**EXERCISE PROMPT:**
For the data that follows, report how many lines contain the word "turned", and nothing else.

**THE DATA:**
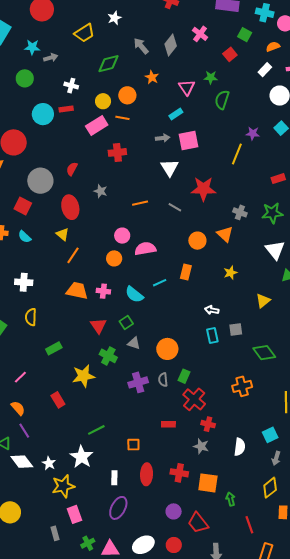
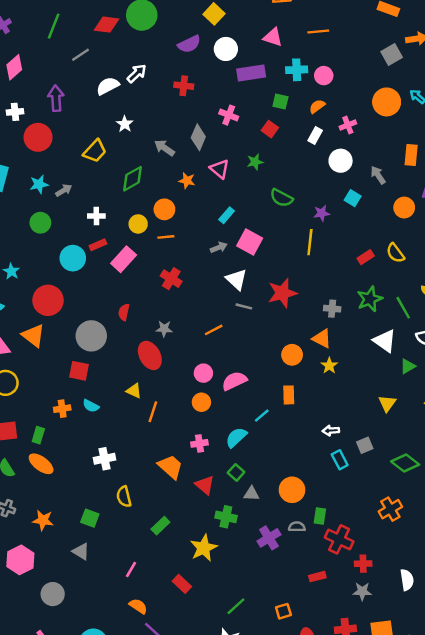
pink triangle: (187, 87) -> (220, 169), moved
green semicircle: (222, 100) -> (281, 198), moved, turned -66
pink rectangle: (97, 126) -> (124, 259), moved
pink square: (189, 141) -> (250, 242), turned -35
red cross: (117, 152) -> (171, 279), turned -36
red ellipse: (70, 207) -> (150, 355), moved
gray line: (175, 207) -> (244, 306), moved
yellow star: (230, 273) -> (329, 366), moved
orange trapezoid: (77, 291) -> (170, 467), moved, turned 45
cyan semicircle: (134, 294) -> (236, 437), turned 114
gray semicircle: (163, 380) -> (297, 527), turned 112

**YOUR RESPONSE:**
6